======== Material provided ========
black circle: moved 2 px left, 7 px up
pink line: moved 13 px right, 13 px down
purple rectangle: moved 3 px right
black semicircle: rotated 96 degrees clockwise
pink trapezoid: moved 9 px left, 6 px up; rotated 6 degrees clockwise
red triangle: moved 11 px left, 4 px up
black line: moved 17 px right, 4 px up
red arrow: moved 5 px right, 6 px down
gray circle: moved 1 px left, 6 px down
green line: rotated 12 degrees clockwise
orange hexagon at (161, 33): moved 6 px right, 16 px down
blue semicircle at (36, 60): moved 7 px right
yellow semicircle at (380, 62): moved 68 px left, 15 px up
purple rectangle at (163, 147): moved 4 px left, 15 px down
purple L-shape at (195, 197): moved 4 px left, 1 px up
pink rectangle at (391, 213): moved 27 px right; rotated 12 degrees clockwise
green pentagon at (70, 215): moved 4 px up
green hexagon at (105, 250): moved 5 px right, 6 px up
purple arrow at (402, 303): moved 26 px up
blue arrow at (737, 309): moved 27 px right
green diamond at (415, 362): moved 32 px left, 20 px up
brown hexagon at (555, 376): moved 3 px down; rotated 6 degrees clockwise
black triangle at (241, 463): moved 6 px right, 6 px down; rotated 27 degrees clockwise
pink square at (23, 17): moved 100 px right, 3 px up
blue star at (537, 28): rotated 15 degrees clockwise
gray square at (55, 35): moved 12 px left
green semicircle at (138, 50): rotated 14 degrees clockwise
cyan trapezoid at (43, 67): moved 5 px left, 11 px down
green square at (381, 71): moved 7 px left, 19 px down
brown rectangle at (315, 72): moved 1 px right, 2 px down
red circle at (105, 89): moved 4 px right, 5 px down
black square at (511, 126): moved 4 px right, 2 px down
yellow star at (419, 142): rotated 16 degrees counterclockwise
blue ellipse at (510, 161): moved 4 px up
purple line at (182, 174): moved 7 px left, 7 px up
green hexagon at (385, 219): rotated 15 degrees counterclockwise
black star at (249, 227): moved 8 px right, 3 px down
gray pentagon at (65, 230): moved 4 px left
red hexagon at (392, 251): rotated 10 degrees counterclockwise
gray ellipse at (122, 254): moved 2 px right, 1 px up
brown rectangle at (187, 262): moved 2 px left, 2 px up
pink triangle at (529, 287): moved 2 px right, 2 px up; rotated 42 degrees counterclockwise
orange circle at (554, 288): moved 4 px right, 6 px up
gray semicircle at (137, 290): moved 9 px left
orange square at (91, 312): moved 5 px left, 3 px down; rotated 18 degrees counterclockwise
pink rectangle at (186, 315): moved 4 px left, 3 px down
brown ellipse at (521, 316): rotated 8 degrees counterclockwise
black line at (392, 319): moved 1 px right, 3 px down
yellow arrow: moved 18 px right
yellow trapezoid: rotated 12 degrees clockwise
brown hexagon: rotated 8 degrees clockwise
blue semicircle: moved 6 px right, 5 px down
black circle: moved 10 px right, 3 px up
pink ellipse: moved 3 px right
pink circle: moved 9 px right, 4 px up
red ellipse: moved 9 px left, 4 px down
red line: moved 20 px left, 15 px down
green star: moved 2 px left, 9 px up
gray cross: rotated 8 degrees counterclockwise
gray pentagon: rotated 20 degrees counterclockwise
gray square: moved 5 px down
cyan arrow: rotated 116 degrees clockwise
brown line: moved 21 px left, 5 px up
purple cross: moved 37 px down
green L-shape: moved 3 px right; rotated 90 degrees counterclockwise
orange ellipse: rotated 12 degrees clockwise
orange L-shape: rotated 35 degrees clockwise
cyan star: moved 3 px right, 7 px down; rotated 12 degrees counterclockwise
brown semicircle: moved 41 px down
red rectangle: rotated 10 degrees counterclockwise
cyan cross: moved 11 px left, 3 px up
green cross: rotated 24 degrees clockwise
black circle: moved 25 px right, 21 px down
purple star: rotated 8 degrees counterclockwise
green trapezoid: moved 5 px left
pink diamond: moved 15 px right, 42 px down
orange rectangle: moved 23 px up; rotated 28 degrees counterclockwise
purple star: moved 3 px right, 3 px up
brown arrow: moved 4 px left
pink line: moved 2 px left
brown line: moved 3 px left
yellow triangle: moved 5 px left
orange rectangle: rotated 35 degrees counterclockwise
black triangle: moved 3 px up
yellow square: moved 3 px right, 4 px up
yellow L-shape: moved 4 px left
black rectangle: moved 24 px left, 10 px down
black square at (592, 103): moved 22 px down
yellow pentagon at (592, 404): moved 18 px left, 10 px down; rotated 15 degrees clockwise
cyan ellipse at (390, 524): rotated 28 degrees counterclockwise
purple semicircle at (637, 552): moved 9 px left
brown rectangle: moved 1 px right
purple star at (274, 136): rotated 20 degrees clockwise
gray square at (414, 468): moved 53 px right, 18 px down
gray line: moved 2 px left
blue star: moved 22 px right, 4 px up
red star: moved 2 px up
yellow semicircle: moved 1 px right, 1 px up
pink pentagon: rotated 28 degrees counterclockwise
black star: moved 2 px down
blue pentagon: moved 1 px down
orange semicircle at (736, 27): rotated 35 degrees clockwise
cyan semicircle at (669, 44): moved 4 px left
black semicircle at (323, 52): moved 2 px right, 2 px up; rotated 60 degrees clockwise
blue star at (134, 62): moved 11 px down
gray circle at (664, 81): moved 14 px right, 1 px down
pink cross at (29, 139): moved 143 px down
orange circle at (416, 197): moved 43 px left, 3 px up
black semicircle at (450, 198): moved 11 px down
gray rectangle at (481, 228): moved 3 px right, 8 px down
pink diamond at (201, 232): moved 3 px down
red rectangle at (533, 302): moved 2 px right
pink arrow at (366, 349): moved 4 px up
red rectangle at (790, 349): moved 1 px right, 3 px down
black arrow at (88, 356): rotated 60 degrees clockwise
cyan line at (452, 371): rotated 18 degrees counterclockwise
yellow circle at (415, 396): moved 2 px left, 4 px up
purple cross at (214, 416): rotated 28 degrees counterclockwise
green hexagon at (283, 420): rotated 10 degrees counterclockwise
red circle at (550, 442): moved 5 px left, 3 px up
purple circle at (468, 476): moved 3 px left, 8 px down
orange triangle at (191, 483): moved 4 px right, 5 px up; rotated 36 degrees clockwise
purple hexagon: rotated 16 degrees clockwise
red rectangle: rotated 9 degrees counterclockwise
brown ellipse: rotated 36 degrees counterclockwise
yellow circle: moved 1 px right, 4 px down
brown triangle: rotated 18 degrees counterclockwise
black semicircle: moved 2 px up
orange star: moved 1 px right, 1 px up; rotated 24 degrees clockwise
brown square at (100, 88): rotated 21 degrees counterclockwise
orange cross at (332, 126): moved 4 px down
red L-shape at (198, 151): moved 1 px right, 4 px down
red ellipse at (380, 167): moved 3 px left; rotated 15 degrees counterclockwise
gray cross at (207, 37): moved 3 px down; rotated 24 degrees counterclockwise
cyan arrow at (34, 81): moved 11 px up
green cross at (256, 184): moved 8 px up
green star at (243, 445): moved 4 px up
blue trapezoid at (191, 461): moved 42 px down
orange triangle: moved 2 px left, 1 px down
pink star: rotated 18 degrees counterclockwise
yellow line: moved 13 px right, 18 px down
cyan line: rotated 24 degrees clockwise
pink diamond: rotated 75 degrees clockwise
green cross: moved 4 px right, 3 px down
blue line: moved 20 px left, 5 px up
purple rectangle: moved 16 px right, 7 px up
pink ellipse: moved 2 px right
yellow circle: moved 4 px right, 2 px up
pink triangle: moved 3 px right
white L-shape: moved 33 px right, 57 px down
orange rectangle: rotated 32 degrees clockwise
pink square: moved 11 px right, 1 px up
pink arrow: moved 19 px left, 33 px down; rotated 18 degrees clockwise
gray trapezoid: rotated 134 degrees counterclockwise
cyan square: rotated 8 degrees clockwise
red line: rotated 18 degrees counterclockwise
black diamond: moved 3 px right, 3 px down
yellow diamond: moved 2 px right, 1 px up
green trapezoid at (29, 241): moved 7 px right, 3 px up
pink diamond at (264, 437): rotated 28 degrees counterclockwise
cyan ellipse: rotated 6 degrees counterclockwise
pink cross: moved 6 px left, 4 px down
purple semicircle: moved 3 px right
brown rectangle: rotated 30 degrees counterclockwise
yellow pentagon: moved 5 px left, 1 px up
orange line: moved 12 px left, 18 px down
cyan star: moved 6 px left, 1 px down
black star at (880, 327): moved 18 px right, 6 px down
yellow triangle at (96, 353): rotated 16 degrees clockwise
========
*Do this*: Repeat the rows word for word, from the first one through the line containing "pink square at".

*Solution for this problem*:
black circle: moved 2 px left, 7 px up
pink line: moved 13 px right, 13 px down
purple rectangle: moved 3 px right
black semicircle: rotated 96 degrees clockwise
pink trapezoid: moved 9 px left, 6 px up; rotated 6 degrees clockwise
red triangle: moved 11 px left, 4 px up
black line: moved 17 px right, 4 px up
red arrow: moved 5 px right, 6 px down
gray circle: moved 1 px left, 6 px down
green line: rotated 12 degrees clockwise
orange hexagon at (161, 33): moved 6 px right, 16 px down
blue semicircle at (36, 60): moved 7 px right
yellow semicircle at (380, 62): moved 68 px left, 15 px up
purple rectangle at (163, 147): moved 4 px left, 15 px down
purple L-shape at (195, 197): moved 4 px left, 1 px up
pink rectangle at (391, 213): moved 27 px right; rotated 12 degrees clockwise
green pentagon at (70, 215): moved 4 px up
green hexagon at (105, 250): moved 5 px right, 6 px up
purple arrow at (402, 303): moved 26 px up
blue arrow at (737, 309): moved 27 px right
green diamond at (415, 362): moved 32 px left, 20 px up
brown hexagon at (555, 376): moved 3 px down; rotated 6 degrees clockwise
black triangle at (241, 463): moved 6 px right, 6 px down; rotated 27 degrees clockwise
pink square at (23, 17): moved 100 px right, 3 px up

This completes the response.